> Supplied entries

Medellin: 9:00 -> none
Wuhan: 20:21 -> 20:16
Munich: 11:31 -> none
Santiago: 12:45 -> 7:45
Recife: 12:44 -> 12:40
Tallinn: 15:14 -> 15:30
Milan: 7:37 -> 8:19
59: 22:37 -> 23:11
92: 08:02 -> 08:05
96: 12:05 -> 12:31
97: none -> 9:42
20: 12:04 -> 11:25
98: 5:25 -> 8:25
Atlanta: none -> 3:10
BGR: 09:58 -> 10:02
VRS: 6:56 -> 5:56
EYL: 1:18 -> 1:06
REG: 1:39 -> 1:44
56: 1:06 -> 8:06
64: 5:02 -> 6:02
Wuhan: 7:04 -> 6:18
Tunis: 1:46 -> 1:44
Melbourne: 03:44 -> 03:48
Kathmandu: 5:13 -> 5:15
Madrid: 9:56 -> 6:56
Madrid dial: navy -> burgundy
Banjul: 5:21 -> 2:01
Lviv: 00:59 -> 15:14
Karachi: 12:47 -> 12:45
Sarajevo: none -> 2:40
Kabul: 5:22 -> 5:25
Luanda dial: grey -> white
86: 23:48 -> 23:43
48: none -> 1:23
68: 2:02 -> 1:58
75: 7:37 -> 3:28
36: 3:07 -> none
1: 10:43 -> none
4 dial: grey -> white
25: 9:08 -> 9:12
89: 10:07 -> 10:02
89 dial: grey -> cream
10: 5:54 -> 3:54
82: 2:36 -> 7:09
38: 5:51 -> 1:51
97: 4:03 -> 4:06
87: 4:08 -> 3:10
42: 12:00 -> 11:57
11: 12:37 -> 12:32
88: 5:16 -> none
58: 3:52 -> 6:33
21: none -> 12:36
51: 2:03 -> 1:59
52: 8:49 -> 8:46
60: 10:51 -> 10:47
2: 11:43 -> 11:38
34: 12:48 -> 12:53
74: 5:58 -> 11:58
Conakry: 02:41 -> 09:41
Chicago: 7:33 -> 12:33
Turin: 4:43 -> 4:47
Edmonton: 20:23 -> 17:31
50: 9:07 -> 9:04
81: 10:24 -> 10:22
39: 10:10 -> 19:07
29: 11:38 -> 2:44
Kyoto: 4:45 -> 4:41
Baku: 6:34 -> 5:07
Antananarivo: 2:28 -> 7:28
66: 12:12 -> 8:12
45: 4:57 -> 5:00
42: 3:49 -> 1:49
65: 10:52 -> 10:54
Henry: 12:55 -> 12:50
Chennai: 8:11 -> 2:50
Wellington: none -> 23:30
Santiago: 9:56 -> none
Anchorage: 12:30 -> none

> Your objective
Please collect every line of the entries above that contains the word "grey", copying each line in full.

> Complete answer
Luanda dial: grey -> white
4 dial: grey -> white
89 dial: grey -> cream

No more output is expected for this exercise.